--- DATA IN THIS EXERCISE Enclosed Below ---

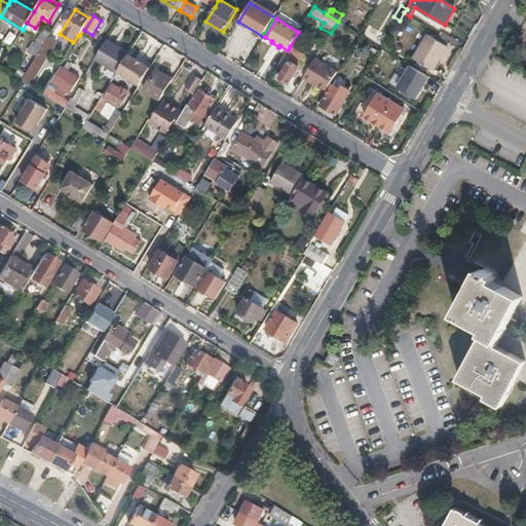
[(342,31),(346,26),(338,22),(335,27),(342,31)]
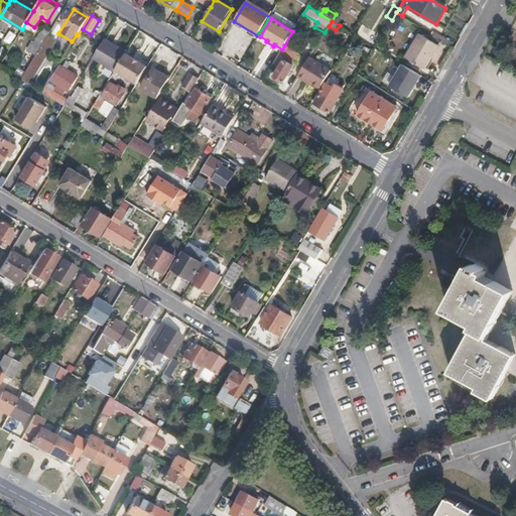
[(47,36),(51,30),(44,26),(32,46),(38,50),(47,36)]
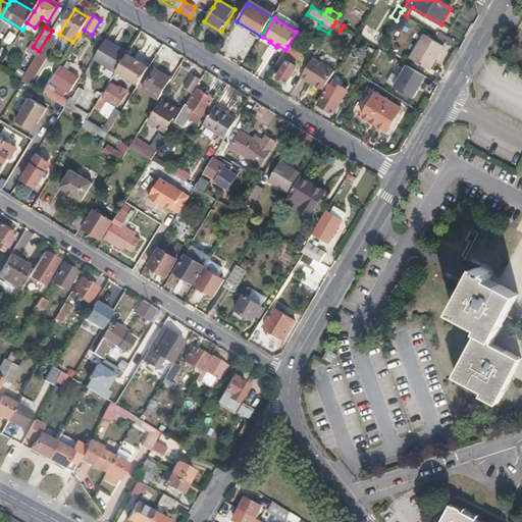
[(424,35),(410,57),(430,69),(445,46),(424,35)]
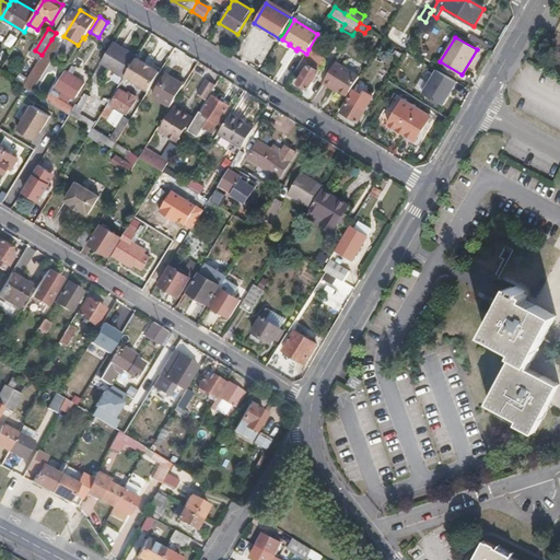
[(51,39),(42,55),(51,60),(60,46),(51,39)]
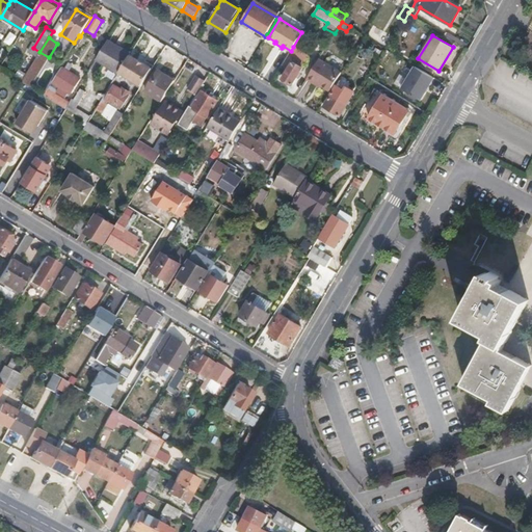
[(129,55),(130,53),(108,41),(96,60),(118,74),(118,73),(129,55)]
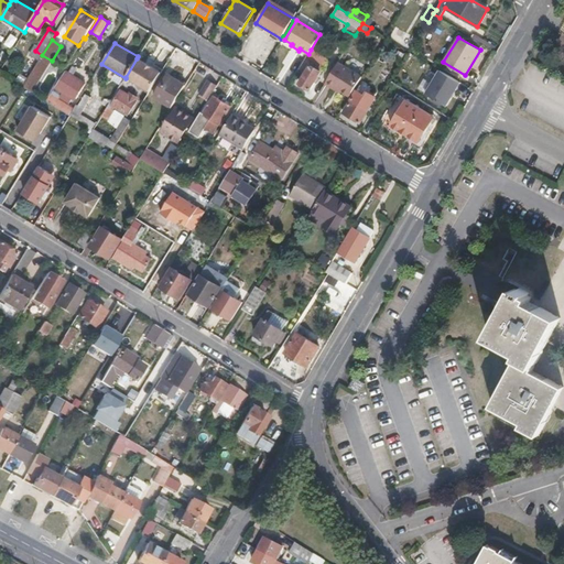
[(311,89),(328,60),(311,50),(308,54),(300,68),(306,73),(300,83),(311,89)]
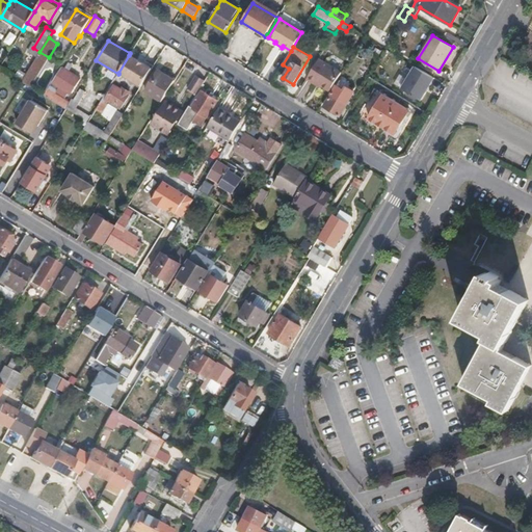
[(387,49),(378,63),(384,68),(386,69),(395,53),(387,49)]
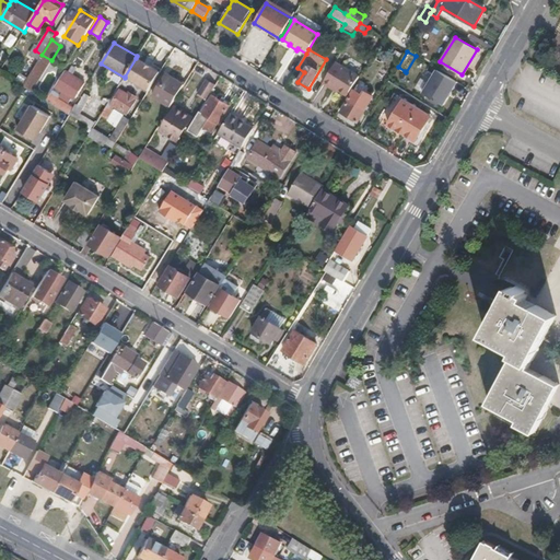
[(51,60),(42,55),(27,78),(23,86),(32,92),(51,60)]
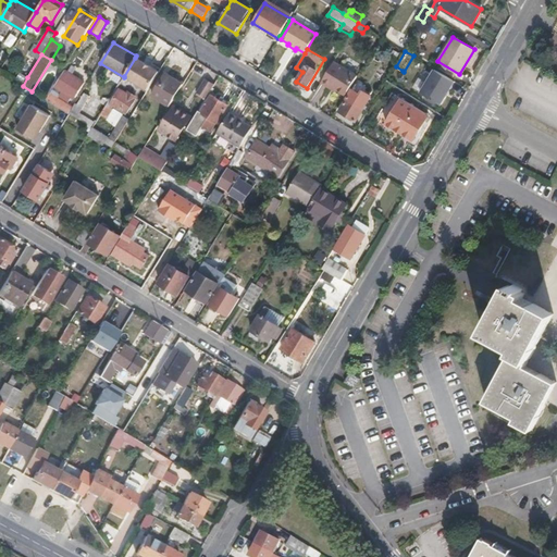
[(159,73),(135,58),(124,76),(148,90),(159,73)]
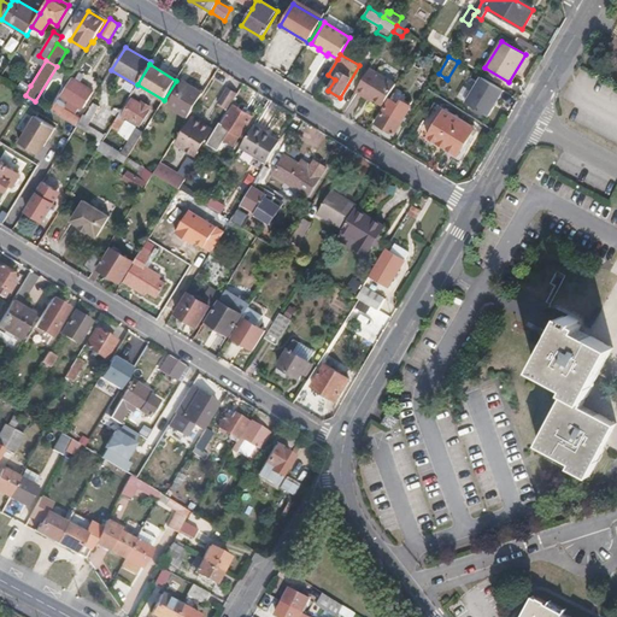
[(371,99),(383,106),(397,84),(370,69),(356,92),(364,98),(365,95),(371,99)]
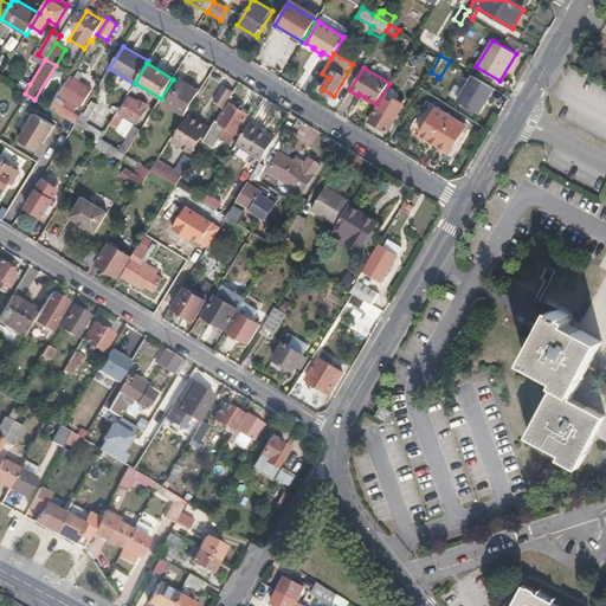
[(477,113),(492,88),(471,75),(456,100),(477,113)]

--- End of Enclosed DATA IN THIS EXERCISE ---

Write out exactly the lines from the one containing "[(47,36),(51,30),(44,26),(32,46),(38,50),(47,36)]" through the end of the records above, both included, leaving all pictures out.

■ SOLUTION TO THIS EXERCISE ■
[(47,36),(51,30),(44,26),(32,46),(38,50),(47,36)]
[(424,35),(410,57),(430,69),(445,46),(424,35)]
[(51,39),(42,55),(51,60),(60,46),(51,39)]
[(129,55),(130,53),(108,41),(96,60),(118,74),(118,73),(129,55)]
[(311,89),(328,60),(311,50),(308,54),(300,68),(306,73),(300,83),(311,89)]
[(387,49),(378,63),(384,68),(386,69),(395,53),(387,49)]
[(51,60),(42,55),(27,78),(23,86),(32,92),(51,60)]
[(159,73),(135,58),(124,76),(148,90),(159,73)]
[(371,99),(383,106),(397,84),(370,69),(356,92),(364,98),(365,95),(371,99)]
[(477,113),(492,88),(471,75),(456,100),(477,113)]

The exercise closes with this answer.